Dataset records:
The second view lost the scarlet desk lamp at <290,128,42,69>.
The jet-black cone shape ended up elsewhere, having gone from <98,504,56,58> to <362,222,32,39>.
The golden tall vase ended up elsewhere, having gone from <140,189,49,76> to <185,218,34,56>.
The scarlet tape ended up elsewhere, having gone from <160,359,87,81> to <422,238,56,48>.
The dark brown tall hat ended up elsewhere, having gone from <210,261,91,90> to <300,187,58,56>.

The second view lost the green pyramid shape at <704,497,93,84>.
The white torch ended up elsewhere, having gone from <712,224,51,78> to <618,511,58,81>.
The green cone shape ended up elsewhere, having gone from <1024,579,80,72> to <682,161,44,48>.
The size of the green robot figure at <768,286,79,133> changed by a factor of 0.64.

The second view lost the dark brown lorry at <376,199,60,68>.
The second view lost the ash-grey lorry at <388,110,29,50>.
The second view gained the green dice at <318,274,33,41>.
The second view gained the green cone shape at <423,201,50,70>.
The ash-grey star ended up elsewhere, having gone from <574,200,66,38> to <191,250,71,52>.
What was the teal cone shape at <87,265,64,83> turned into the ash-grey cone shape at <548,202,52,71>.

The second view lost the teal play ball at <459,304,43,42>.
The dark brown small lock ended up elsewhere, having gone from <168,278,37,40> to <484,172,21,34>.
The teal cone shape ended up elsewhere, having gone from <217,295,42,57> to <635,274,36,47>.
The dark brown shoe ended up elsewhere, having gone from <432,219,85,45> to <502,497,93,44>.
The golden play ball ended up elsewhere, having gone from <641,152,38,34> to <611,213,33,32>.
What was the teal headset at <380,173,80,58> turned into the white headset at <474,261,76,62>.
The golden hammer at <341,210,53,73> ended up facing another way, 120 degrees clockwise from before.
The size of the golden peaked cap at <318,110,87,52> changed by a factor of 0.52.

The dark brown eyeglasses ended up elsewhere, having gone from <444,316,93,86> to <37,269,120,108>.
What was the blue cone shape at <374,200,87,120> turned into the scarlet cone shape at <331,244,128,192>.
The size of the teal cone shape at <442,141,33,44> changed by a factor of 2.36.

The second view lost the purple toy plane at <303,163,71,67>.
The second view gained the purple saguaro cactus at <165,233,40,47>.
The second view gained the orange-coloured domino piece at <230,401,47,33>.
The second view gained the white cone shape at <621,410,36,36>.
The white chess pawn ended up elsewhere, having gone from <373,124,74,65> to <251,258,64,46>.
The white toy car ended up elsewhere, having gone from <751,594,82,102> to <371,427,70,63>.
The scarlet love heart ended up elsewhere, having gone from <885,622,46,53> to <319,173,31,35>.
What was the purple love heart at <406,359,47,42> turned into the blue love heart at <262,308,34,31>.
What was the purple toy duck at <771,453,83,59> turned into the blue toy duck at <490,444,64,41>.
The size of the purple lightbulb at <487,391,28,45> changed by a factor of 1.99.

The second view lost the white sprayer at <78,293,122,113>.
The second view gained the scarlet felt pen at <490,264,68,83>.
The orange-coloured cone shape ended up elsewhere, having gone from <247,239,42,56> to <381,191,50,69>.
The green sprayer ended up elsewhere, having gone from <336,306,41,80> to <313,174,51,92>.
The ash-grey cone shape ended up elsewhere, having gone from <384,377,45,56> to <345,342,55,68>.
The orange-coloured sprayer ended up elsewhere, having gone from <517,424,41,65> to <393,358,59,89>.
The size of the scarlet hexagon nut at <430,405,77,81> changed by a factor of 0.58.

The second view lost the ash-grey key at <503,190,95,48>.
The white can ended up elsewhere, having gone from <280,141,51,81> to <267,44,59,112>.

Instructions to follow: Each entry needs to be transcribed exactly.

Solution below:
The second view lost the scarlet desk lamp at <290,128,42,69>.
The jet-black cone shape ended up elsewhere, having gone from <98,504,56,58> to <362,222,32,39>.
The golden tall vase ended up elsewhere, having gone from <140,189,49,76> to <185,218,34,56>.
The scarlet tape ended up elsewhere, having gone from <160,359,87,81> to <422,238,56,48>.
The dark brown tall hat ended up elsewhere, having gone from <210,261,91,90> to <300,187,58,56>.

The second view lost the green pyramid shape at <704,497,93,84>.
The white torch ended up elsewhere, having gone from <712,224,51,78> to <618,511,58,81>.
The green cone shape ended up elsewhere, having gone from <1024,579,80,72> to <682,161,44,48>.
The size of the green robot figure at <768,286,79,133> changed by a factor of 0.64.

The second view lost the dark brown lorry at <376,199,60,68>.
The second view lost the ash-grey lorry at <388,110,29,50>.
The second view gained the green dice at <318,274,33,41>.
The second view gained the green cone shape at <423,201,50,70>.
The ash-grey star ended up elsewhere, having gone from <574,200,66,38> to <191,250,71,52>.
What was the teal cone shape at <87,265,64,83> turned into the ash-grey cone shape at <548,202,52,71>.

The second view lost the teal play ball at <459,304,43,42>.
The dark brown small lock ended up elsewhere, having gone from <168,278,37,40> to <484,172,21,34>.
The teal cone shape ended up elsewhere, having gone from <217,295,42,57> to <635,274,36,47>.
The dark brown shoe ended up elsewhere, having gone from <432,219,85,45> to <502,497,93,44>.
The golden play ball ended up elsewhere, having gone from <641,152,38,34> to <611,213,33,32>.
What was the teal headset at <380,173,80,58> turned into the white headset at <474,261,76,62>.
The golden hammer at <341,210,53,73> ended up facing another way, 120 degrees clockwise from before.
The size of the golden peaked cap at <318,110,87,52> changed by a factor of 0.52.

The dark brown eyeglasses ended up elsewhere, having gone from <444,316,93,86> to <37,269,120,108>.
What was the blue cone shape at <374,200,87,120> turned into the scarlet cone shape at <331,244,128,192>.
The size of the teal cone shape at <442,141,33,44> changed by a factor of 2.36.

The second view lost the purple toy plane at <303,163,71,67>.
The second view gained the purple saguaro cactus at <165,233,40,47>.
The second view gained the orange-coloured domino piece at <230,401,47,33>.
The second view gained the white cone shape at <621,410,36,36>.
The white chess pawn ended up elsewhere, having gone from <373,124,74,65> to <251,258,64,46>.
The white toy car ended up elsewhere, having gone from <751,594,82,102> to <371,427,70,63>.
The scarlet love heart ended up elsewhere, having gone from <885,622,46,53> to <319,173,31,35>.
What was the purple love heart at <406,359,47,42> turned into the blue love heart at <262,308,34,31>.
What was the purple toy duck at <771,453,83,59> turned into the blue toy duck at <490,444,64,41>.
The size of the purple lightbulb at <487,391,28,45> changed by a factor of 1.99.

The second view lost the white sprayer at <78,293,122,113>.
The second view gained the scarlet felt pen at <490,264,68,83>.
The orange-coloured cone shape ended up elsewhere, having gone from <247,239,42,56> to <381,191,50,69>.
The green sprayer ended up elsewhere, having gone from <336,306,41,80> to <313,174,51,92>.
The ash-grey cone shape ended up elsewhere, having gone from <384,377,45,56> to <345,342,55,68>.
The orange-coloured sprayer ended up elsewhere, having gone from <517,424,41,65> to <393,358,59,89>.
The size of the scarlet hexagon nut at <430,405,77,81> changed by a factor of 0.58.

The second view lost the ash-grey key at <503,190,95,48>.
The white can ended up elsewhere, having gone from <280,141,51,81> to <267,44,59,112>.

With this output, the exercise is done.